#### [Exercise directions]
Within the data below, find the string "jaune" and return each line where it occurs.
***** Provided information *****
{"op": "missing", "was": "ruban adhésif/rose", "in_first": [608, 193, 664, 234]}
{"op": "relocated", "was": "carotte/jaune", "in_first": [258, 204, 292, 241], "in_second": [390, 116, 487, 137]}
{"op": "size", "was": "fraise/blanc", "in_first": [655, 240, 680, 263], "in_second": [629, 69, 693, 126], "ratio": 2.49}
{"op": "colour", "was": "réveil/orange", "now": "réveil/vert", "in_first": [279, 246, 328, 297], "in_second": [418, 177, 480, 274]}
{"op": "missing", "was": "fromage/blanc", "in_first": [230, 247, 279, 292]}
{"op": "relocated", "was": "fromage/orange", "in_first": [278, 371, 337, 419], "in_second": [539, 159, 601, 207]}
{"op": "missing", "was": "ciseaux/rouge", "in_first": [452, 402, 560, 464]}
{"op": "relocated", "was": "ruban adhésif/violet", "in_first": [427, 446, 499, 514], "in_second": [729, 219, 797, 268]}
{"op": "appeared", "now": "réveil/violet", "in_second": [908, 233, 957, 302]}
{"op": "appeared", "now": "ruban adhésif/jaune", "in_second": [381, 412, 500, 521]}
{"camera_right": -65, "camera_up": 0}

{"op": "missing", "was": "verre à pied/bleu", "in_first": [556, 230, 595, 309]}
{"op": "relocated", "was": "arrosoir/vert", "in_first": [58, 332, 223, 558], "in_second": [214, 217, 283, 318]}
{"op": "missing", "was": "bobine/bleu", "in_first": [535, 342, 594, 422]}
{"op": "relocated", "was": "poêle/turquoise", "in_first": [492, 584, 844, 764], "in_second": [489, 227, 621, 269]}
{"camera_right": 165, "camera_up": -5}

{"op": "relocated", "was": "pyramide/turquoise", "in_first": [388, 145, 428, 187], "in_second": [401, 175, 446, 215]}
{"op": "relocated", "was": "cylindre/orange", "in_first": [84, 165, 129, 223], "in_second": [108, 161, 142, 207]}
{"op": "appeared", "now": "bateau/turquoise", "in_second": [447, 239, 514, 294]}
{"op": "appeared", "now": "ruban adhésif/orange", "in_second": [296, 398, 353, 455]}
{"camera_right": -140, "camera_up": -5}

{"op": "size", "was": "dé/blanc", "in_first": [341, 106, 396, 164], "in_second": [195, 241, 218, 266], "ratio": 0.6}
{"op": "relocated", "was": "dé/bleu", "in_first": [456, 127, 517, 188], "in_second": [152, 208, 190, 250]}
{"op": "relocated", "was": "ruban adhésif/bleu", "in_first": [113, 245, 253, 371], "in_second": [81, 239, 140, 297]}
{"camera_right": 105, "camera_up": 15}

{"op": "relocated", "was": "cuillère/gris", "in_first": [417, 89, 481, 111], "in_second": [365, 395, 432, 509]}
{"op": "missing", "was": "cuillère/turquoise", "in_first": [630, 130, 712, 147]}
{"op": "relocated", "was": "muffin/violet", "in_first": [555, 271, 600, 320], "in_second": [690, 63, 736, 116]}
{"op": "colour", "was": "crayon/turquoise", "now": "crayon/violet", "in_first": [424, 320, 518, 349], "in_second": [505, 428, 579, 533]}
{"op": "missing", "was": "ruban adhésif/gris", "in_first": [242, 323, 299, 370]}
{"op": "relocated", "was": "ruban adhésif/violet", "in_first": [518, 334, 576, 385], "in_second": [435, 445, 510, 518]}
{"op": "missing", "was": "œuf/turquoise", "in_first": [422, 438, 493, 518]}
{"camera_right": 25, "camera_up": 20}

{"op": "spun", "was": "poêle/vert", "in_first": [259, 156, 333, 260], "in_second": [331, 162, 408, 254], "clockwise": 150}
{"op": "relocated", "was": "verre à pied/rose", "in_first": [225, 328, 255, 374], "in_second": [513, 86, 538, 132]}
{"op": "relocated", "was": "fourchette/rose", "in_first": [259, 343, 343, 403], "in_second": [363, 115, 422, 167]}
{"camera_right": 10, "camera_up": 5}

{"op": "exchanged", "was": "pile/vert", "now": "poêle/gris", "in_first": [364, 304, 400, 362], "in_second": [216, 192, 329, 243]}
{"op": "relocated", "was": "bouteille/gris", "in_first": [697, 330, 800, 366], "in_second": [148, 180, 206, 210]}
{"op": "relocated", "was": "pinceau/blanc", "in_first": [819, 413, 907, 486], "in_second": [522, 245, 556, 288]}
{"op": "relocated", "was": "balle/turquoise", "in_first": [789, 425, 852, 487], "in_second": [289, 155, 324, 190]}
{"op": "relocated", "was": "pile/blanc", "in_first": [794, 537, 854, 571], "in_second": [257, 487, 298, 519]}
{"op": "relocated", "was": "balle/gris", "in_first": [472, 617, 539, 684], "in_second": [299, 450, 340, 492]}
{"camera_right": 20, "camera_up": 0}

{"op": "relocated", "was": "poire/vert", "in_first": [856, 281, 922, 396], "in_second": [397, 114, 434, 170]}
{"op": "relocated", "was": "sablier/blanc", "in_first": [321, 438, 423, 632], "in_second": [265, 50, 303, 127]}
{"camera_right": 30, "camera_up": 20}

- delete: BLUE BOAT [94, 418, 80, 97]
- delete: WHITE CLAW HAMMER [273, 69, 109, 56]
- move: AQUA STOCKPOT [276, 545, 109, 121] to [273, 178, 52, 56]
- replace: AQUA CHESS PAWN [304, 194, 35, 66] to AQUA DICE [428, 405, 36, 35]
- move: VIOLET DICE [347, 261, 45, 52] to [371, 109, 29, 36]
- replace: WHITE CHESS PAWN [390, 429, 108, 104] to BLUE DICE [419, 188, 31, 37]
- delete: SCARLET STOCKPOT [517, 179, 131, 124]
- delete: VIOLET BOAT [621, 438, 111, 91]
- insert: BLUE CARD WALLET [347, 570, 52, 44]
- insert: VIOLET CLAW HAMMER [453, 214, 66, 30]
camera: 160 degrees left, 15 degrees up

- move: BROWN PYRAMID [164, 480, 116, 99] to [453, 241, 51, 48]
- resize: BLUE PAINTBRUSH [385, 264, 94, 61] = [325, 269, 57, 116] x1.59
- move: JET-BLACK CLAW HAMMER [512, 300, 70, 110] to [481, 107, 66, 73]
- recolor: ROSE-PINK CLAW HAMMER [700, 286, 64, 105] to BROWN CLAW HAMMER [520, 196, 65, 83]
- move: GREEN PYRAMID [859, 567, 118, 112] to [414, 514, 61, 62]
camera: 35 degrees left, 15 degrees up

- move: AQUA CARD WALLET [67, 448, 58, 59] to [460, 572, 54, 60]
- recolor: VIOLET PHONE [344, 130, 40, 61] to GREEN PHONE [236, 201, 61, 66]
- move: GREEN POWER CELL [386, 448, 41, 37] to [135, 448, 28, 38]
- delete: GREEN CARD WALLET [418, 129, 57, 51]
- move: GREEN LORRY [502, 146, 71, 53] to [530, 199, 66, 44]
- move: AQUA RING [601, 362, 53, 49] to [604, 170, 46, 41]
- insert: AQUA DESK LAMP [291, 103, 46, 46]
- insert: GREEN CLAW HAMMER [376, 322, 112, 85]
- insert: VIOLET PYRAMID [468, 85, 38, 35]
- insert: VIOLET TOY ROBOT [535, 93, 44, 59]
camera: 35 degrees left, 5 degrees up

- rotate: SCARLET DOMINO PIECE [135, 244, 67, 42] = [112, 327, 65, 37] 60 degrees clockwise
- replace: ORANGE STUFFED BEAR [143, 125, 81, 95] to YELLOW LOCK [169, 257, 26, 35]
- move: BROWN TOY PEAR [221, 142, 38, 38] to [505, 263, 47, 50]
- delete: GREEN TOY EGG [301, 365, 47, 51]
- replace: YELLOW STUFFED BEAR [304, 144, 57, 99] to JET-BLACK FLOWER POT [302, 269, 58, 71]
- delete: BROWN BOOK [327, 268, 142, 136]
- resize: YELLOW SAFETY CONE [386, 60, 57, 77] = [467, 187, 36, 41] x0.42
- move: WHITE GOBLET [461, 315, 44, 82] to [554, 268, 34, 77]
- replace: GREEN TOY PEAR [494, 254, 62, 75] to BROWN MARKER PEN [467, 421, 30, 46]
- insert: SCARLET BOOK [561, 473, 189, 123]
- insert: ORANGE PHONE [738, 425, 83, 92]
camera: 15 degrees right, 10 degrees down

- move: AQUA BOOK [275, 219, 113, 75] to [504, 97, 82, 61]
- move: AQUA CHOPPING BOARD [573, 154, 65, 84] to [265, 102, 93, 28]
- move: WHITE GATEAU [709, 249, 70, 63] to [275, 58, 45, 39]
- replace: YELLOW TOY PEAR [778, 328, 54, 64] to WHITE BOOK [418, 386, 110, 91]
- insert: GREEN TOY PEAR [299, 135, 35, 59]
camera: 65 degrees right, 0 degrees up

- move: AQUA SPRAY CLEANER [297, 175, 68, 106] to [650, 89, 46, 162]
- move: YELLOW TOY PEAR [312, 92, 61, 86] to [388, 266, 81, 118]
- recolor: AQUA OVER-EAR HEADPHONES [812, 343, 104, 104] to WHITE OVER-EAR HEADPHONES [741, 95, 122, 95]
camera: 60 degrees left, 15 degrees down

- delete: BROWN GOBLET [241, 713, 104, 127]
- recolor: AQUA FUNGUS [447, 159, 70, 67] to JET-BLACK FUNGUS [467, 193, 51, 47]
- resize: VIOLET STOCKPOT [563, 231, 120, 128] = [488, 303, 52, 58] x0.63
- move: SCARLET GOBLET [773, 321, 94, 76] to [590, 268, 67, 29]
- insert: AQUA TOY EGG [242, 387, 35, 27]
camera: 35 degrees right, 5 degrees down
*****
#### [Expected answer]
{"op": "relocated", "was": "carotte/jaune", "in_first": [258, 204, 292, 241], "in_second": [390, 116, 487, 137]}
{"op": "appeared", "now": "ruban adhésif/jaune", "in_second": [381, 412, 500, 521]}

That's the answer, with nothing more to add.